[Task objective]:
With the pictures left out, print exactly the lines below that run from the one containing "white capsule: [55,422,139,476]" through the one containing "green cactus: [63,91,144,193]".

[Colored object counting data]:
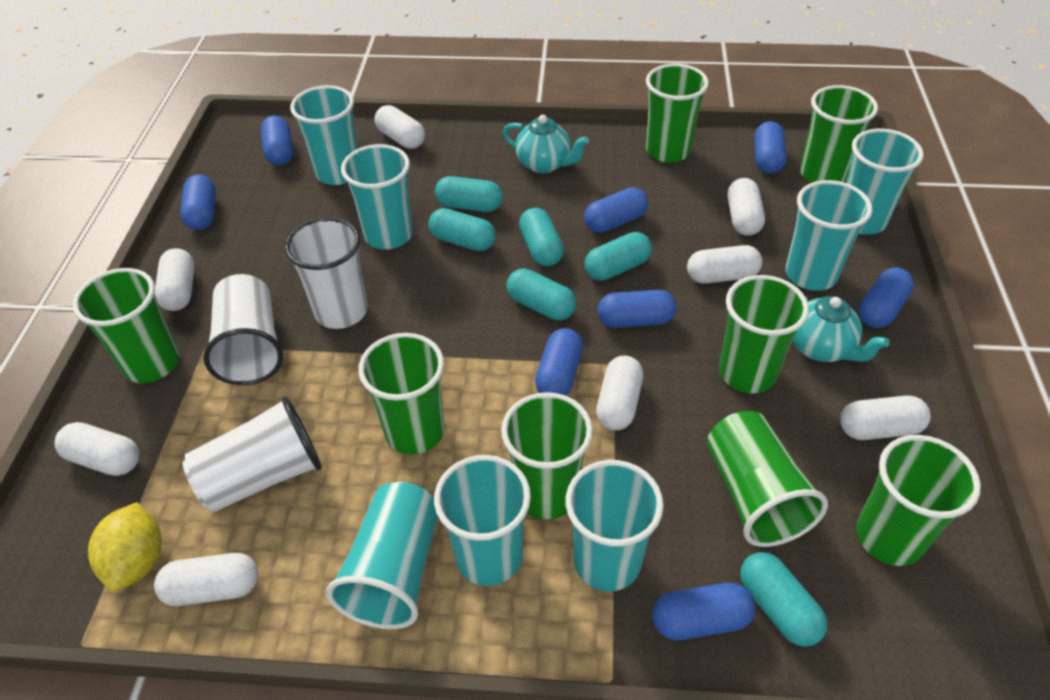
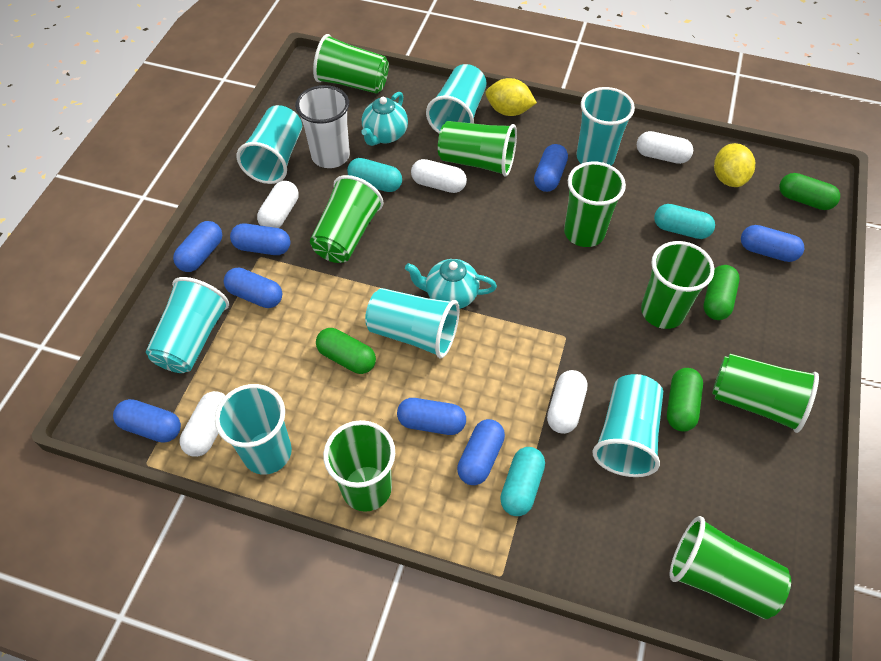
green capsule: none = 0 -> [316,328,376,374] [667,368,703,432] [704,265,740,320] [779,173,840,210] = 4
turquoise capsule: [428,208,496,251] [435,176,503,212] [506,268,576,320] [519,208,564,266] [584,232,652,281] [740,552,827,647] = 6 -> [347,158,402,192] [500,447,545,516] [654,204,715,239] = 3
white capsule: [55,422,139,476] [154,553,258,606] [155,248,195,311] [375,105,425,149] [596,355,643,431] [687,245,762,284] [728,178,765,236] [840,395,931,440] = 8 -> [180,391,226,457] [257,181,299,228] [411,159,467,193] [547,370,587,434] [637,131,693,164] = 5
white cup: [183,396,322,512] [203,274,283,385] [285,217,367,329] = 3 -> [296,85,350,168] = 1
yellow lemon: [88,502,162,591] = 1 -> [486,78,537,116] [714,143,755,187] = 2

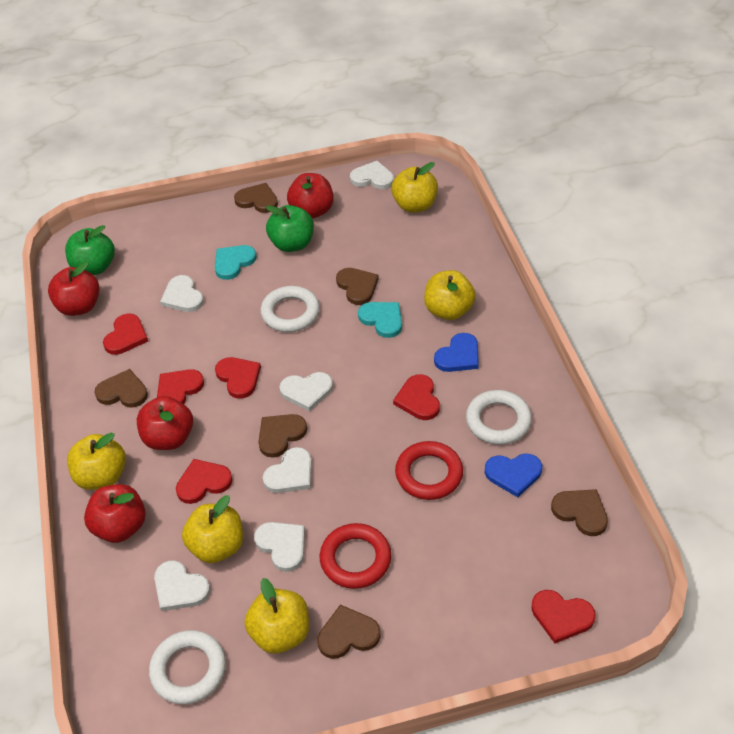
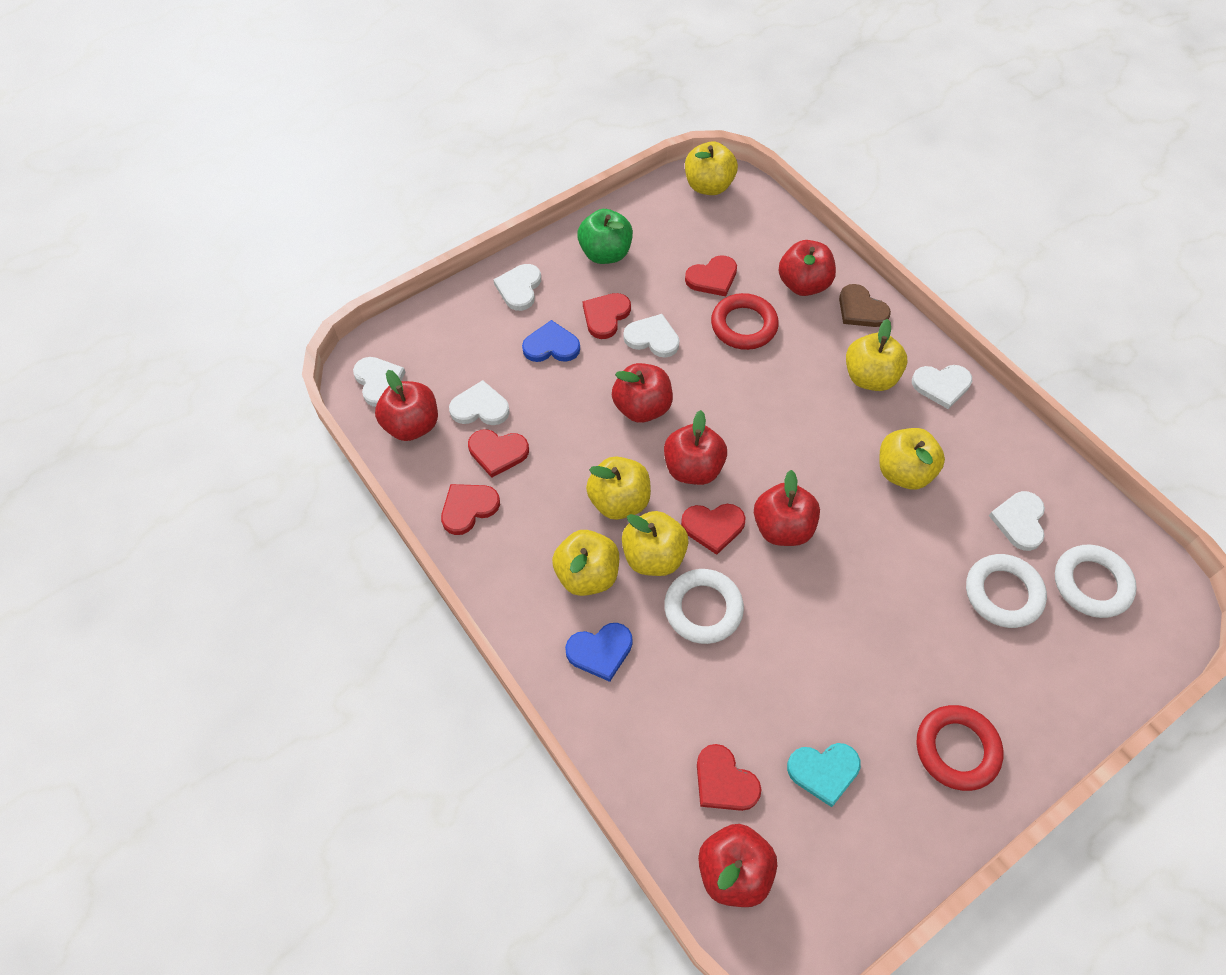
brown heart: [94,369,148,408] [234,183,278,213] [258,414,307,458] [317,605,381,659] [336,268,379,305] [551,489,608,536] = 6 -> [839,284,891,327] = 1
green apple: [65,225,115,275] [266,205,314,252] = 2 -> [577,209,633,264] = 1
red apple: [48,261,100,316] [84,484,146,543] [137,396,193,450] [287,173,334,219] = 4 -> [375,370,438,441] [612,363,673,423] [664,410,727,485] [698,824,777,907] [754,470,820,546] [778,240,836,296] = 6
turquoise heart: [215,245,257,280] [358,302,402,338] = 2 -> [787,743,861,807] = 1
yellow apple: [67,432,126,490] [182,495,243,563] [244,578,309,654] [391,162,438,213] [424,270,476,320] = 5 -> [552,530,619,596] [586,457,651,520] [622,511,689,576] [685,141,738,195] [846,319,907,391] [879,428,945,490] = 6

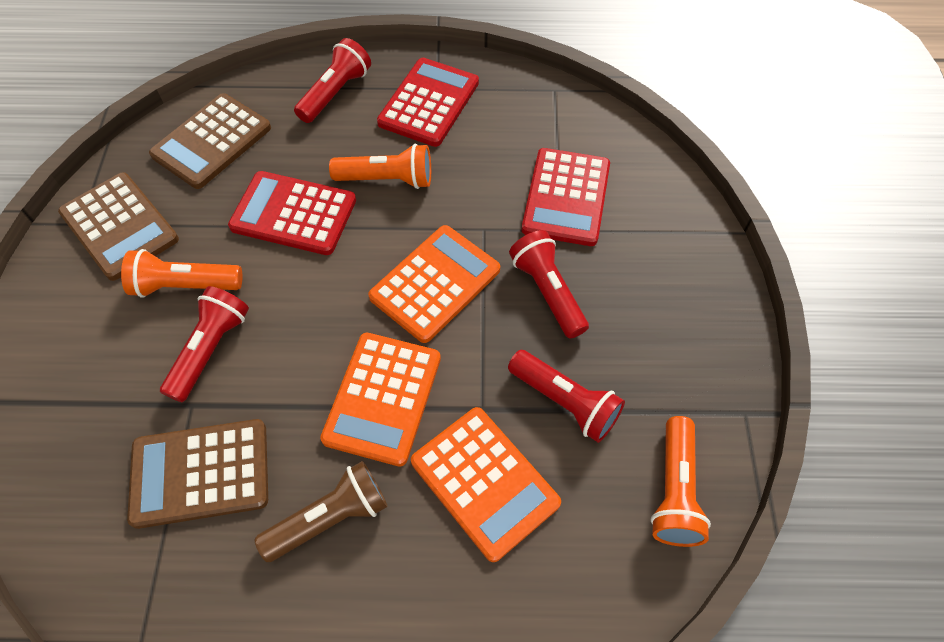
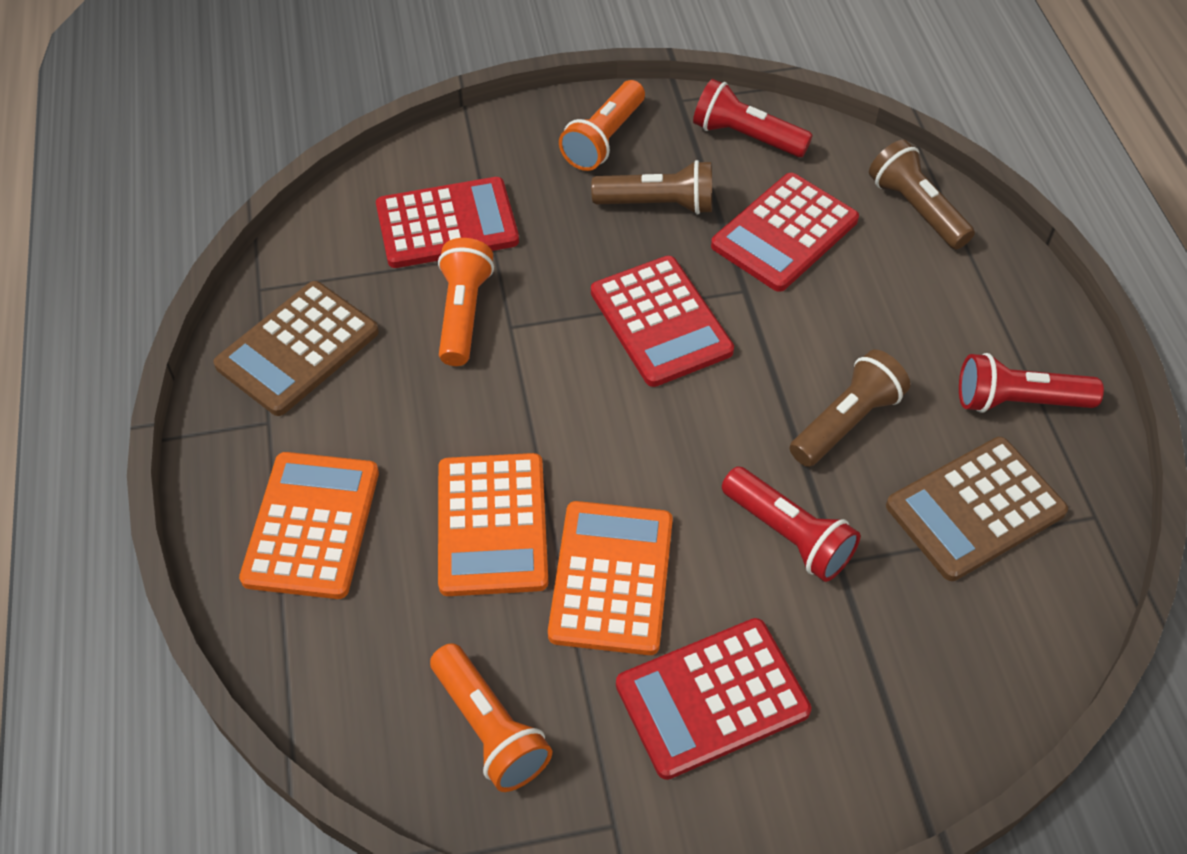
brown calculator: [58,172,179,281] [127,419,268,529] [149,93,271,189] = 3 -> [213,281,379,416] [886,437,1068,581] = 2
brown flashlight: [255,461,388,562] = 1 -> [591,160,712,215] [790,350,910,467] [869,140,975,249] = 3
red calculator: [228,171,356,255] [377,58,479,147] [522,148,610,246] = 3 -> [376,177,519,268] [591,256,734,387] [616,618,811,780] [711,173,859,292] = 4
red flashlight: [160,286,249,402] [294,38,371,123] [508,350,625,443] [509,230,589,339] = 4 -> [693,79,813,157] [722,467,860,582] [959,353,1104,413] = 3

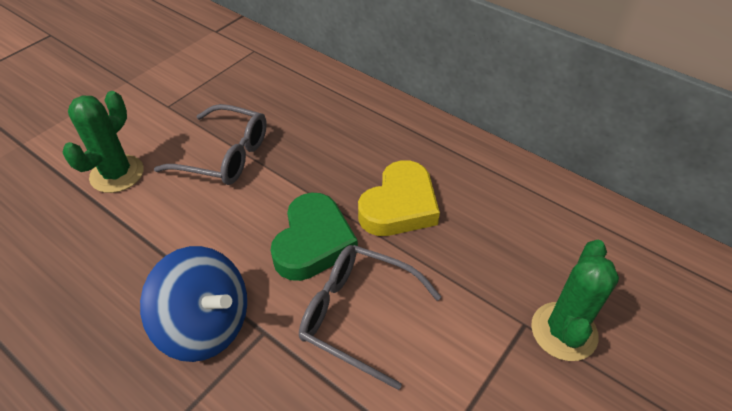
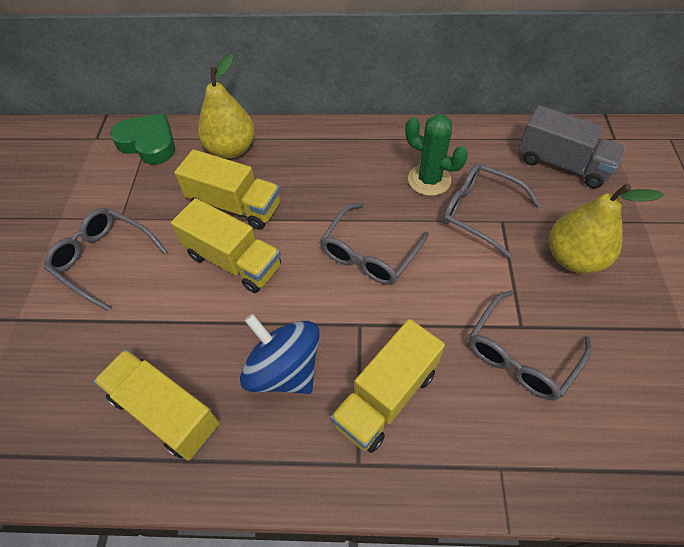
green cactus: [63,91,144,193] [531,240,619,361] = 2 -> [405,114,468,196] = 1
grey glasses: [154,104,267,185] [299,245,441,390] = 2 -> [44,208,167,312] [320,203,429,285] [443,163,541,259] [469,290,592,400] = 4
grey truck: none = 0 -> [518,105,625,188] = 1
yellow heart: [358,160,440,236] = 1 -> none = 0
yellow pear: none = 0 -> [198,54,255,159] [549,184,664,273] = 2
yellow truck: none = 0 -> [94,349,220,460] [171,198,281,293] [174,149,280,230] [331,319,445,453] = 4

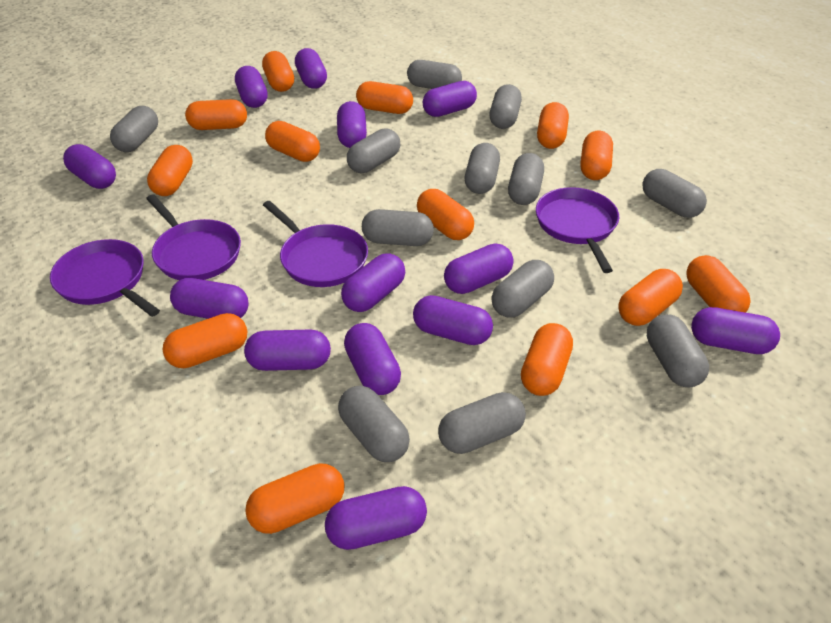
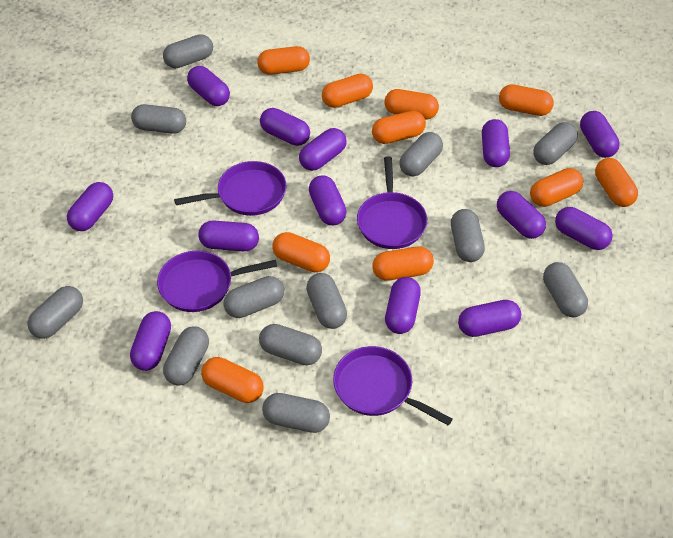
orange capsule: [147,145,193,196] [162,313,247,368] [185,99,247,130] [245,463,345,534] [262,51,294,92] [265,121,320,162] [356,81,413,114] [417,189,474,240] [521,323,573,396] [537,102,569,149] [580,131,613,180] [618,269,683,326] [686,255,751,313] = 13 -> [201,357,264,403] [257,46,310,75] [272,232,330,272] [322,74,373,108] [372,111,426,144] [372,247,434,281] [384,89,439,119] [499,84,554,116] [530,168,583,207] [595,158,638,207] = 10

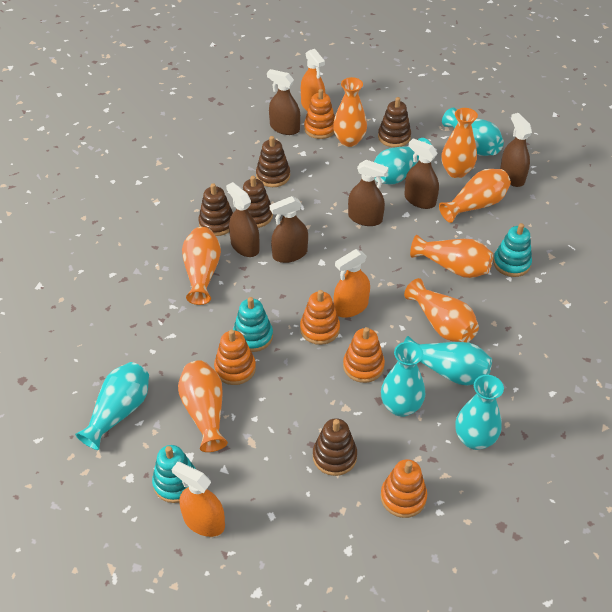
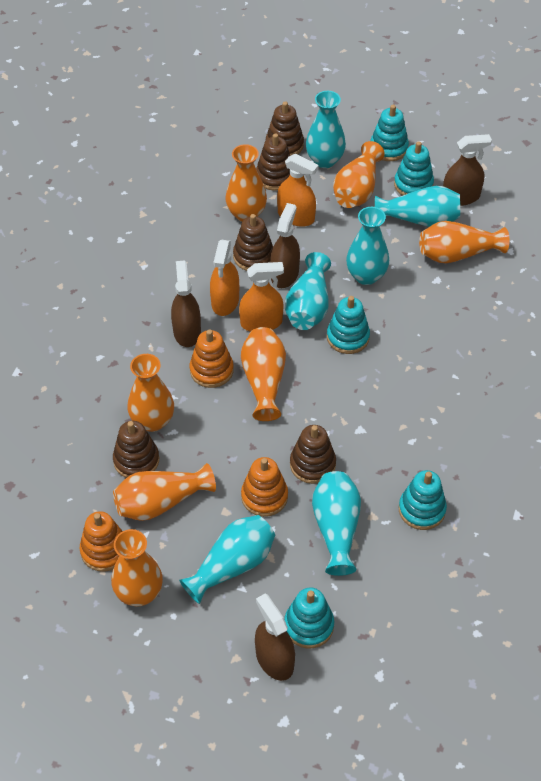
brown spray bottle: [226,182,260,257] [267,69,300,135] [270,196,308,263] [348,160,389,226] [404,138,439,209] [500,113,532,187] = 6 -> [171,260,201,347] [255,594,295,681] [270,203,300,288] [443,134,492,206] = 4
orange stacking toy: [214,330,256,385] [300,290,340,345] [304,89,335,139] [343,327,385,383] [381,459,427,518] = 5 -> [80,511,123,572] [190,329,234,388] [241,457,288,517] = 3
turquoise stacking toy: [152,445,196,503] [233,297,273,352] [493,223,532,277] = 3 -> [284,587,334,649] [327,296,370,354] [370,105,409,161] [394,141,434,195] [399,470,447,530] = 5

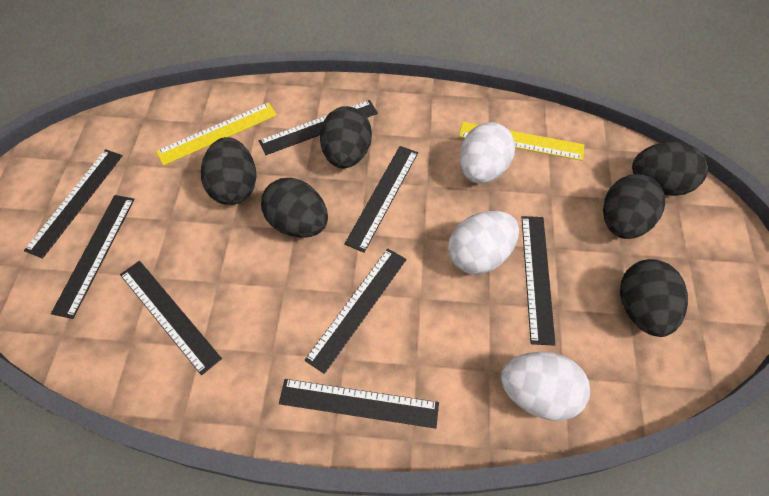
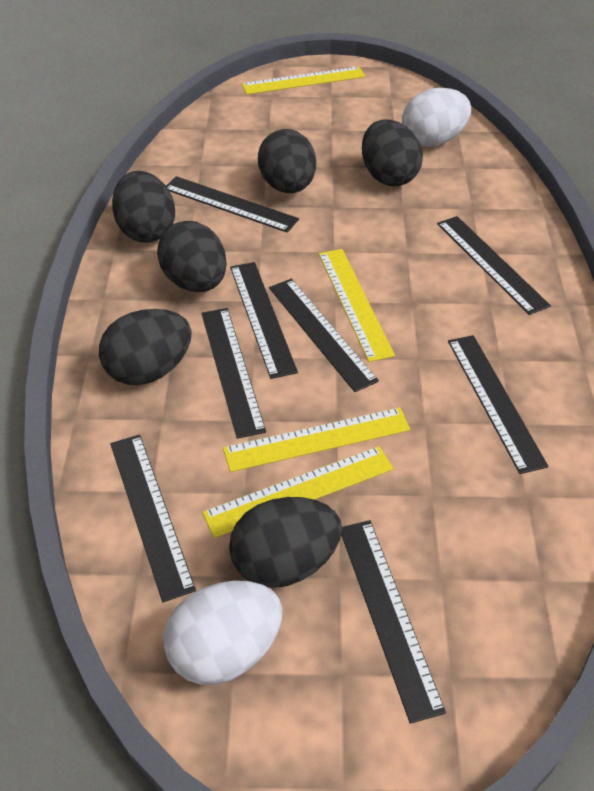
white egg: [448,211,519,275] [459,122,515,183] [501,352,590,421] = 3 -> [164,580,282,685] [402,88,471,147] = 2
yellow ruler: [156,102,277,166] [459,122,584,161] = 2 -> [202,446,394,538] [223,407,411,472] [242,66,365,95] [319,249,395,362] = 4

[Exercise answer]:
white capsule: [55,422,139,476] [154,553,258,606] [155,248,195,311] [375,105,425,149] [596,355,643,431] [687,245,762,284] [728,178,765,236] [840,395,931,440] = 8 -> [180,391,226,457] [257,181,299,228] [411,159,467,193] [547,370,587,434] [637,131,693,164] = 5
white cup: [183,396,322,512] [203,274,283,385] [285,217,367,329] = 3 -> [296,85,350,168] = 1
yellow lemon: [88,502,162,591] = 1 -> [486,78,537,116] [714,143,755,187] = 2

brown heart: [94,369,148,408] [234,183,278,213] [258,414,307,458] [317,605,381,659] [336,268,379,305] [551,489,608,536] = 6 -> [839,284,891,327] = 1
green apple: [65,225,115,275] [266,205,314,252] = 2 -> [577,209,633,264] = 1
red apple: [48,261,100,316] [84,484,146,543] [137,396,193,450] [287,173,334,219] = 4 -> [375,370,438,441] [612,363,673,423] [664,410,727,485] [698,824,777,907] [754,470,820,546] [778,240,836,296] = 6
turquoise heart: [215,245,257,280] [358,302,402,338] = 2 -> [787,743,861,807] = 1
yellow apple: [67,432,126,490] [182,495,243,563] [244,578,309,654] [391,162,438,213] [424,270,476,320] = 5 -> [552,530,619,596] [586,457,651,520] [622,511,689,576] [685,141,738,195] [846,319,907,391] [879,428,945,490] = 6

brown calculator: [58,172,179,281] [127,419,268,529] [149,93,271,189] = 3 -> [213,281,379,416] [886,437,1068,581] = 2
brown flashlight: [255,461,388,562] = 1 -> [591,160,712,215] [790,350,910,467] [869,140,975,249] = 3
red calculator: [228,171,356,255] [377,58,479,147] [522,148,610,246] = 3 -> [376,177,519,268] [591,256,734,387] [616,618,811,780] [711,173,859,292] = 4
red flashlight: [160,286,249,402] [294,38,371,123] [508,350,625,443] [509,230,589,339] = 4 -> [693,79,813,157] [722,467,860,582] [959,353,1104,413] = 3

green cactus: [63,91,144,193] [531,240,619,361] = 2 -> [405,114,468,196] = 1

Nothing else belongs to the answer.